Work to complete -
Retrieve all lines below that have the string "brown".

Extracted records -
▬▬▬
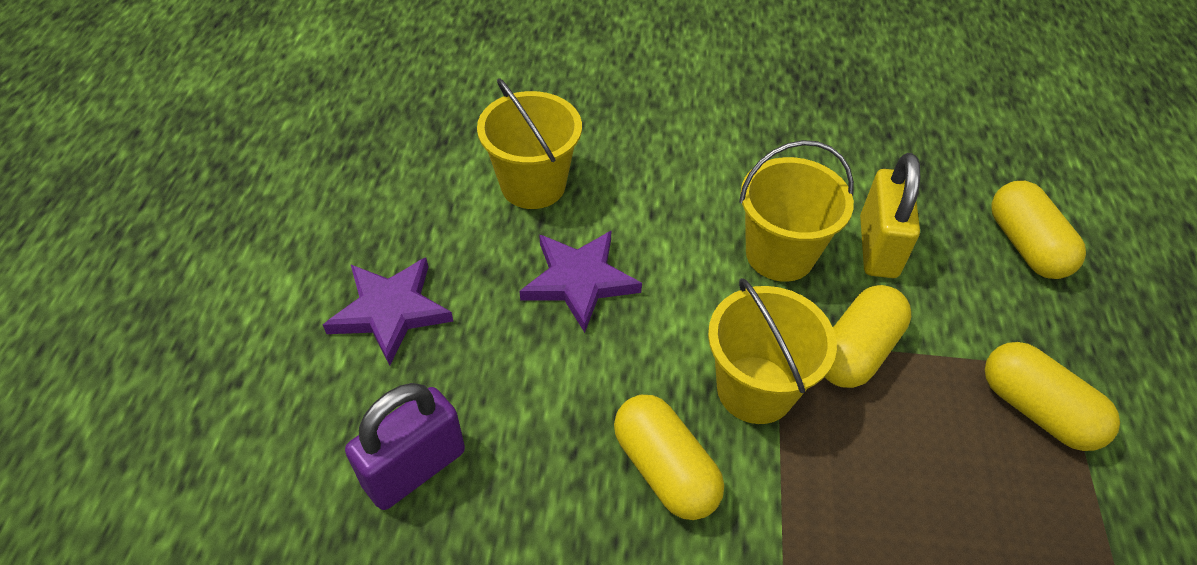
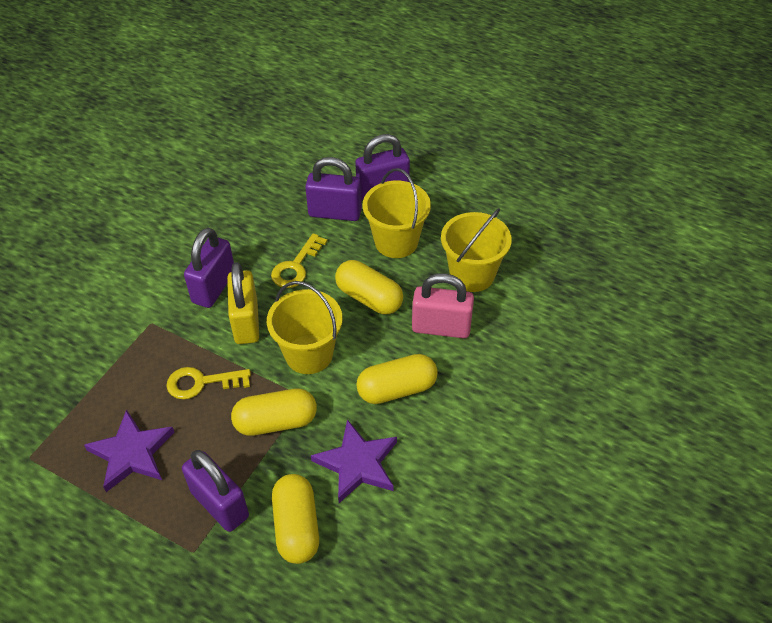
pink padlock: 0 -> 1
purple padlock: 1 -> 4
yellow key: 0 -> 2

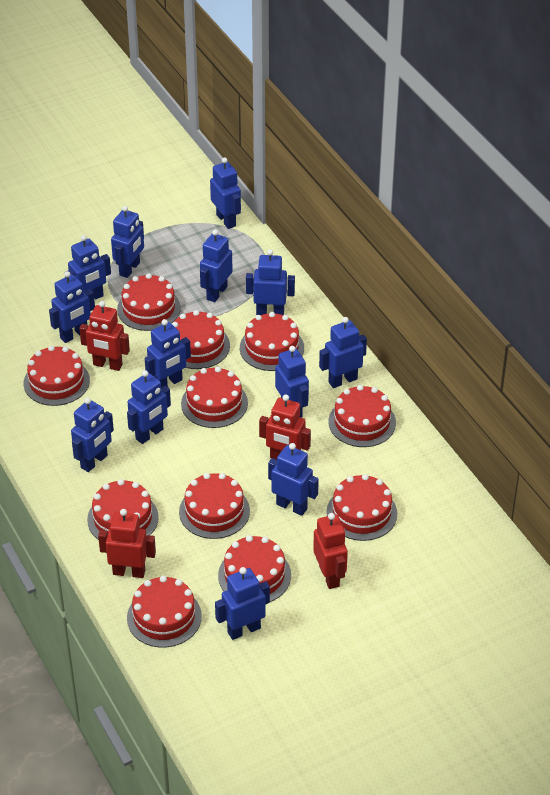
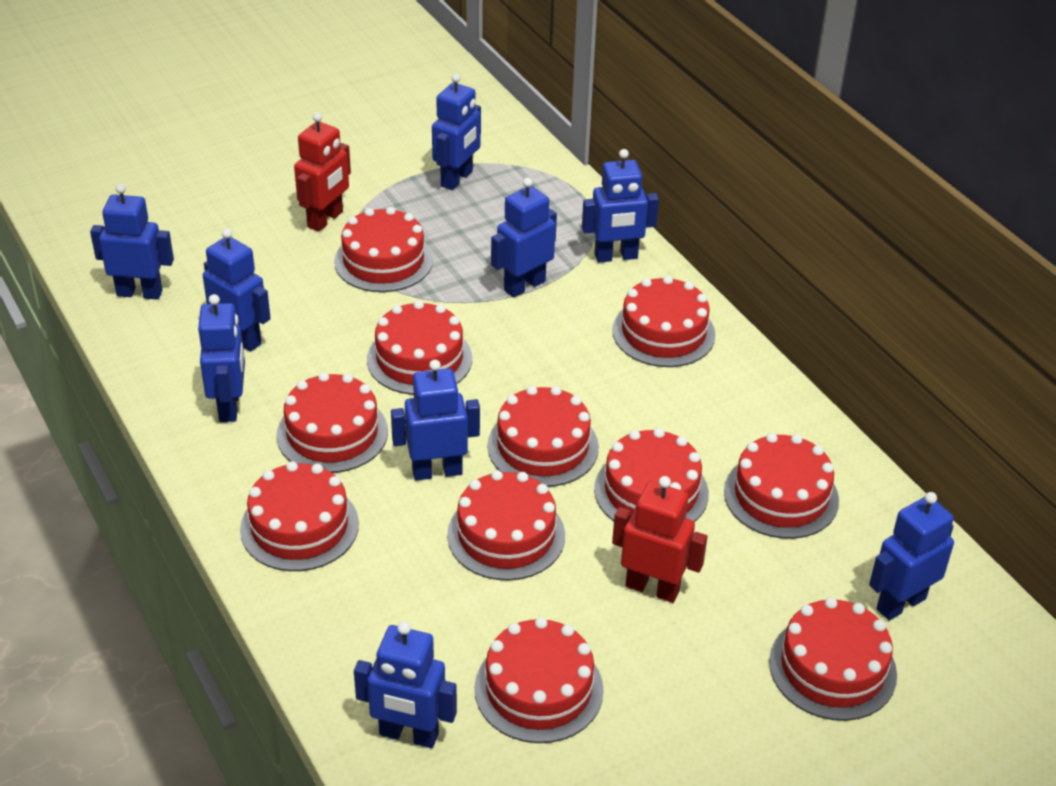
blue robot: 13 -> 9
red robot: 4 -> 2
▬▬▬
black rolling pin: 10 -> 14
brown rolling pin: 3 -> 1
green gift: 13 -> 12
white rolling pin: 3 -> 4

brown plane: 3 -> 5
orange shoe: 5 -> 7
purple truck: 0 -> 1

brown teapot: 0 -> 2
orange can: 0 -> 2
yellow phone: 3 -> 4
▬▬▬
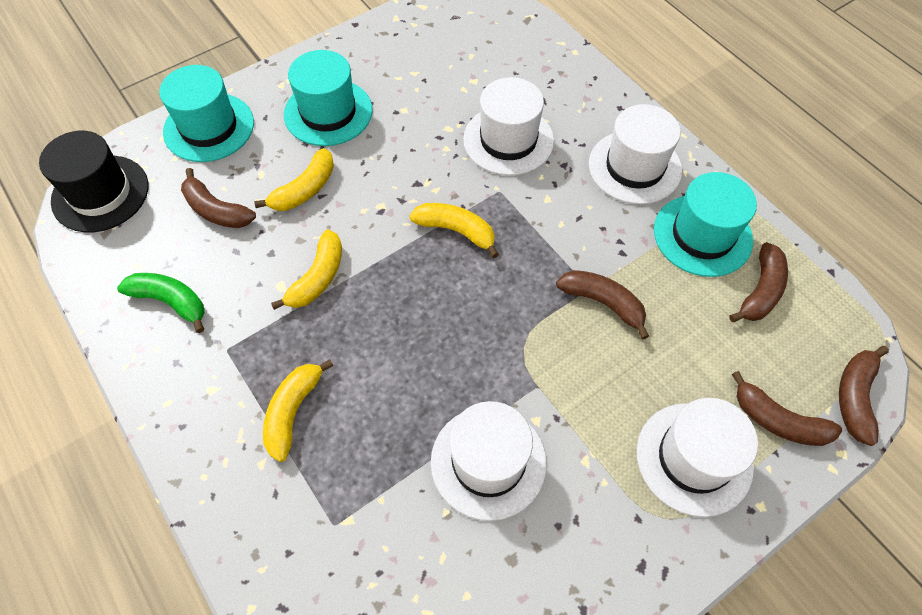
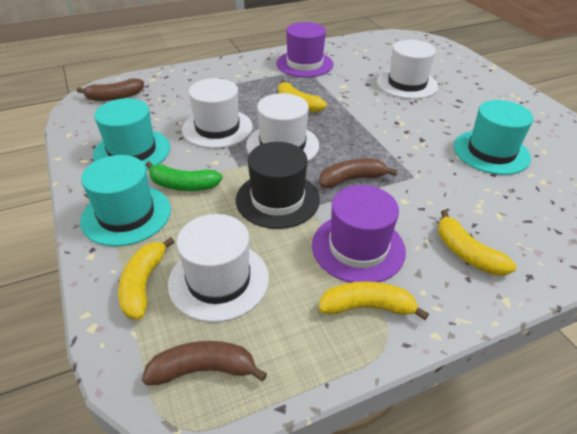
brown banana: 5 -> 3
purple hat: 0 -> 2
▬▬▬
Written response -
brown rolling pin: 3 -> 1
brown plane: 3 -> 5
brown teapot: 0 -> 2
brown banana: 5 -> 3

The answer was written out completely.